## Dataset entries
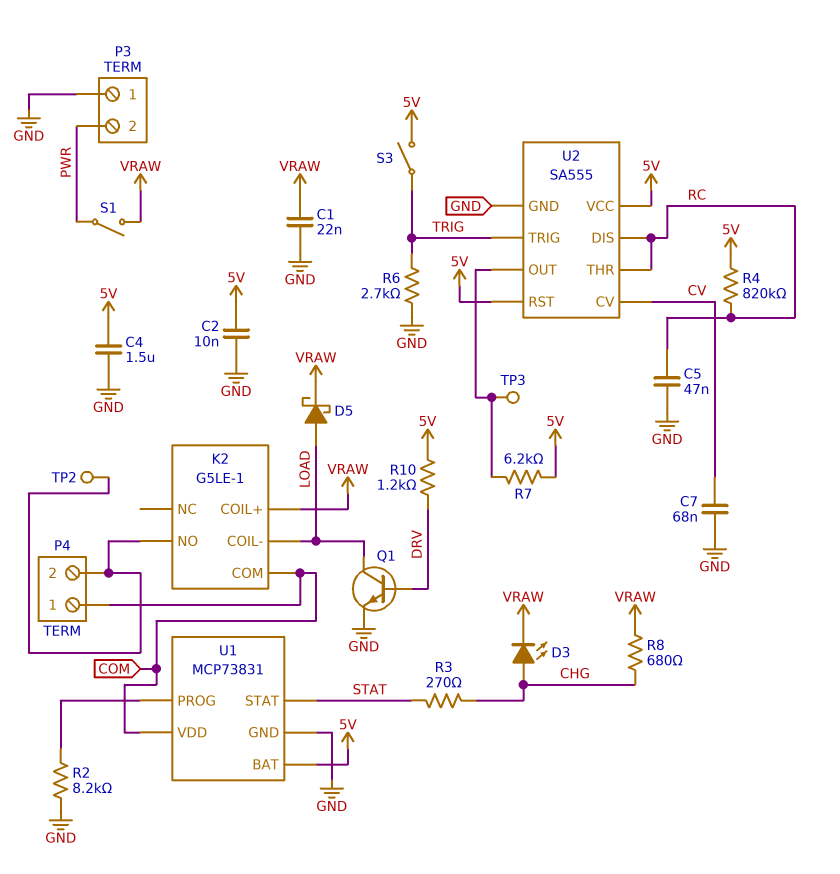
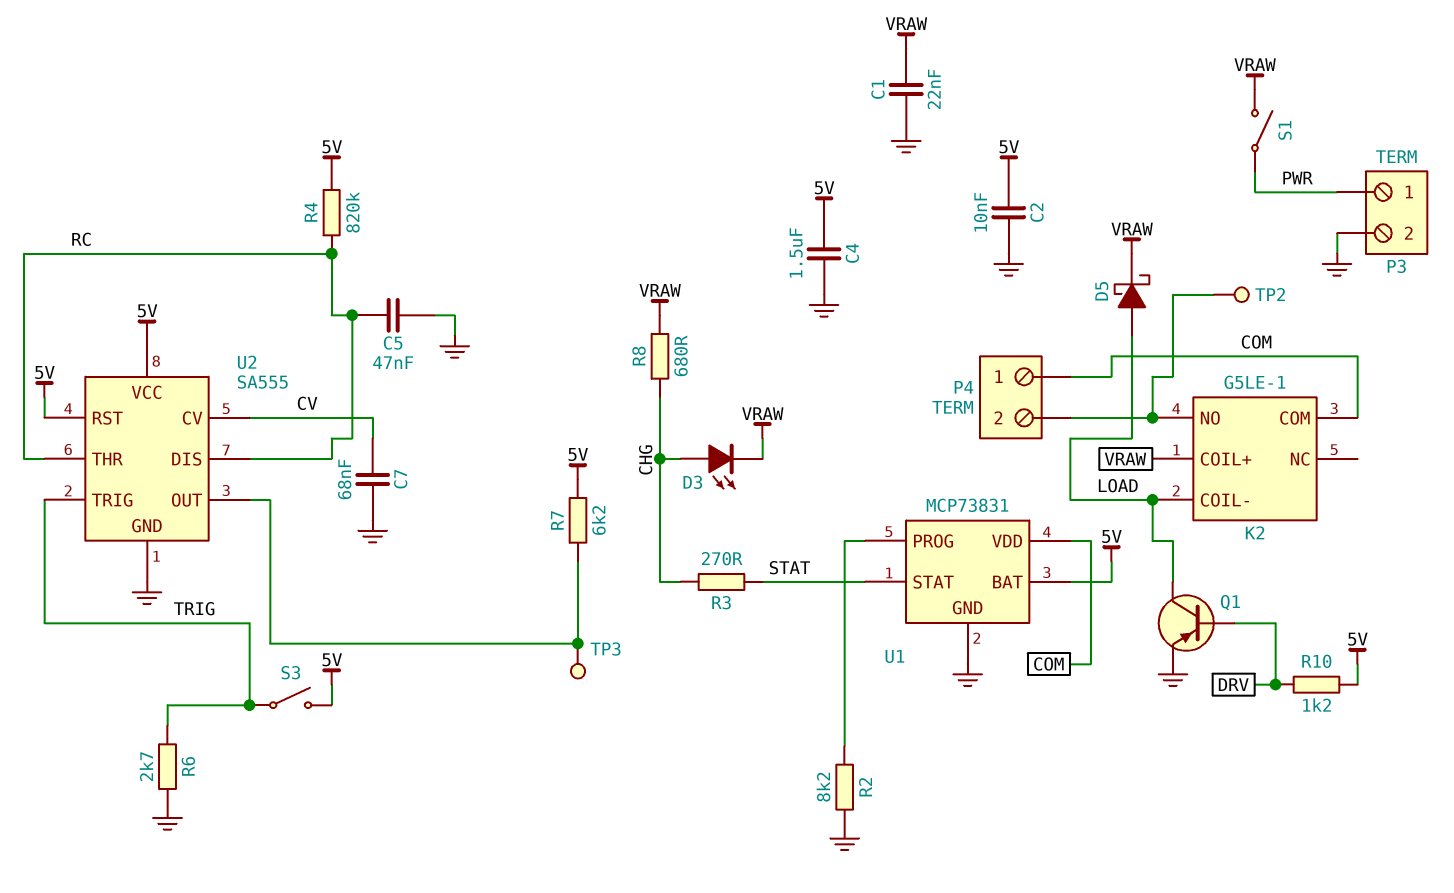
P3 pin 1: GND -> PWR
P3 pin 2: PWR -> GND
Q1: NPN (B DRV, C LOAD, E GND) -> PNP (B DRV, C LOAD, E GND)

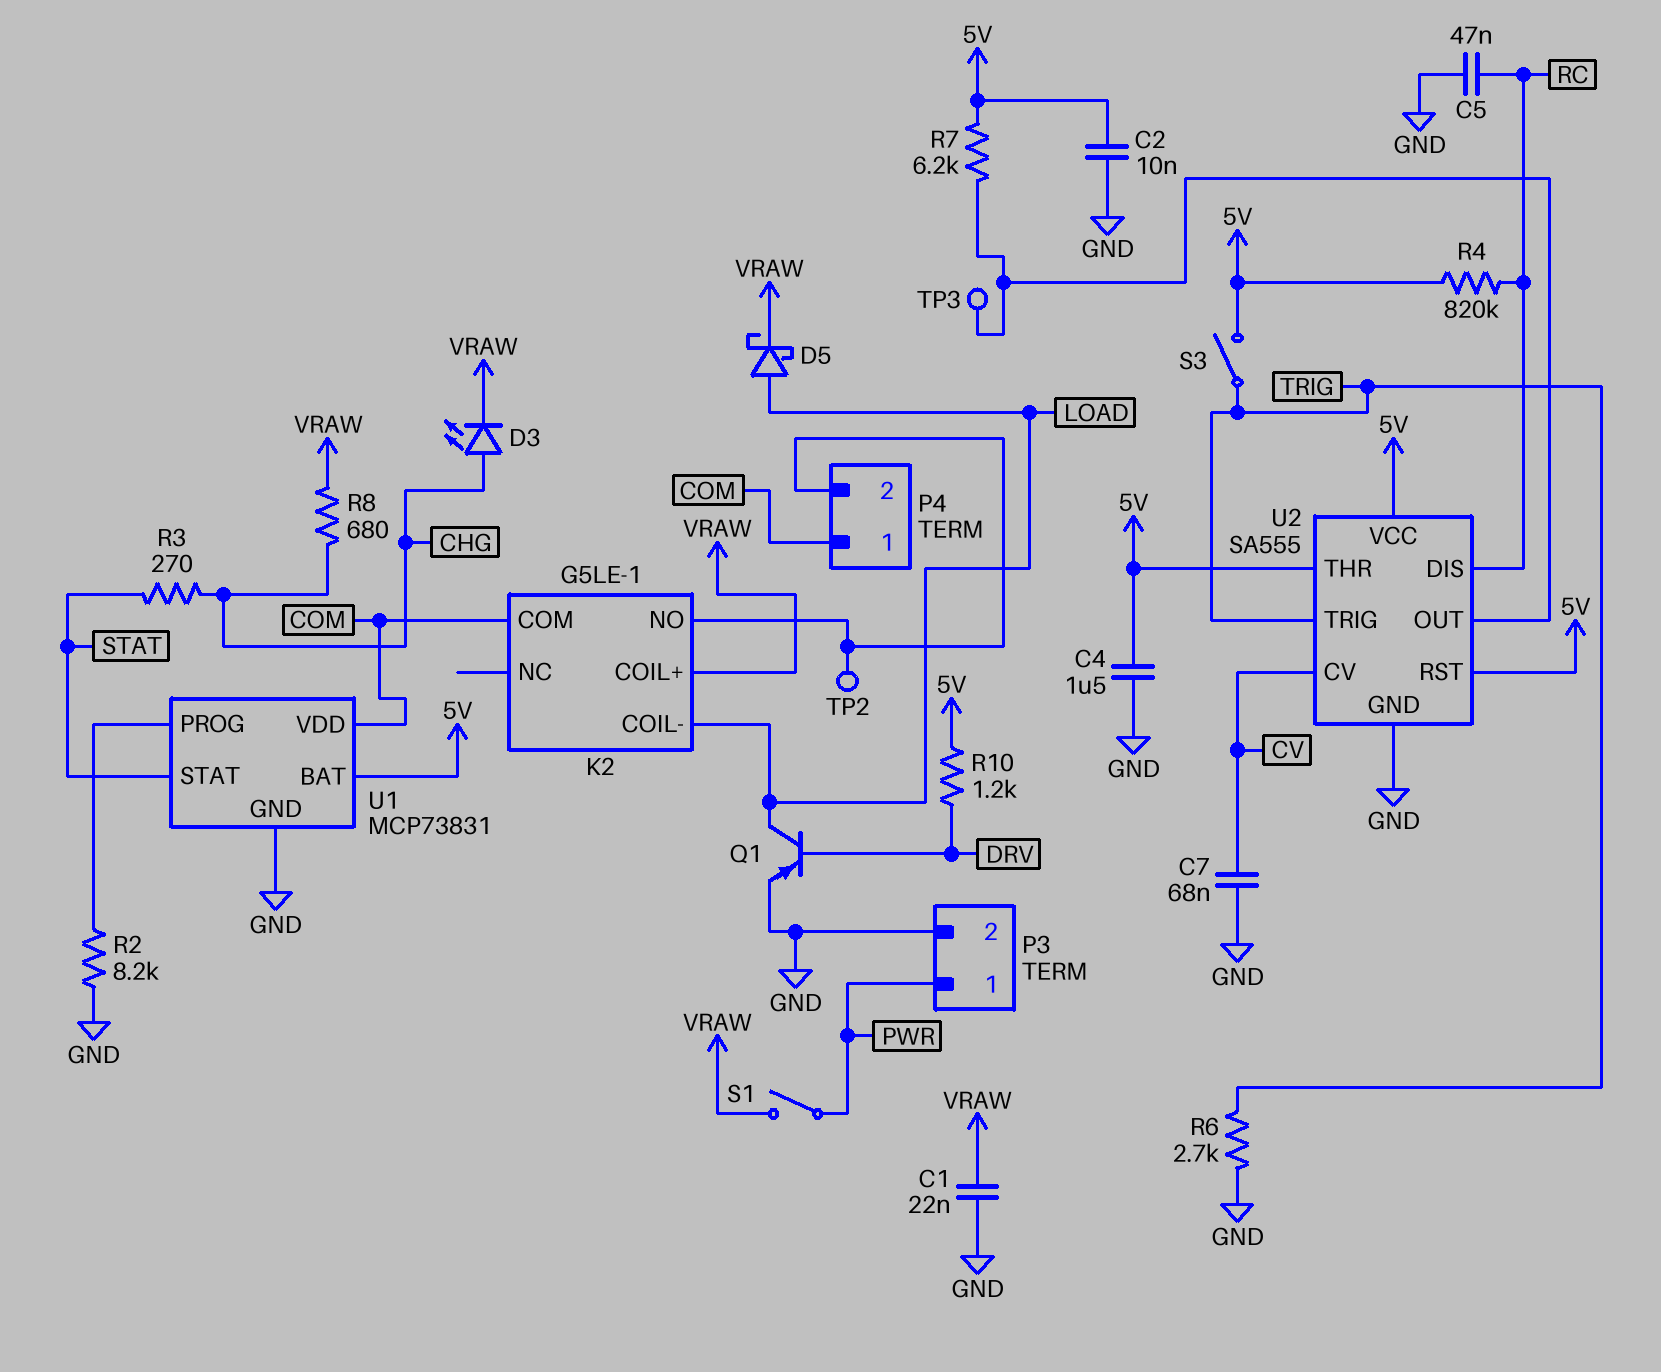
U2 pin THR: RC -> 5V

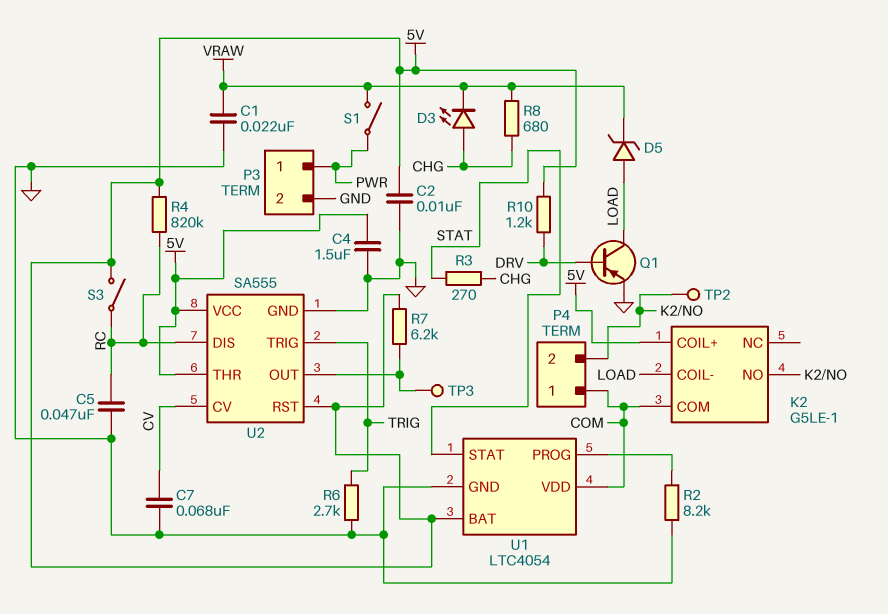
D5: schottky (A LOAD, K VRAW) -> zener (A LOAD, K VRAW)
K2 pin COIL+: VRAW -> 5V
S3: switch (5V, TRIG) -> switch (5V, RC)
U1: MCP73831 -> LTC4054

==

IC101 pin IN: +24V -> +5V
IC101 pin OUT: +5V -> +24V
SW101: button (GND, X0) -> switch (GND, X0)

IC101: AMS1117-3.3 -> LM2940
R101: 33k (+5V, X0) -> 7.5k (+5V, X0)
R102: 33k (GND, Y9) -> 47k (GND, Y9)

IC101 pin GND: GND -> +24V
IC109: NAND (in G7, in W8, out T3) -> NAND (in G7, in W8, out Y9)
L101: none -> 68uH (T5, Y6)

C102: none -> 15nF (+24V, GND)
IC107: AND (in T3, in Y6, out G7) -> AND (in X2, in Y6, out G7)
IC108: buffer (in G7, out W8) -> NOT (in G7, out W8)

## Required work
Which of the lines above include the string "none"? Pick them out and copy them.

## Written solution
L101: none -> 68uH (T5, Y6)
C102: none -> 15nF (+24V, GND)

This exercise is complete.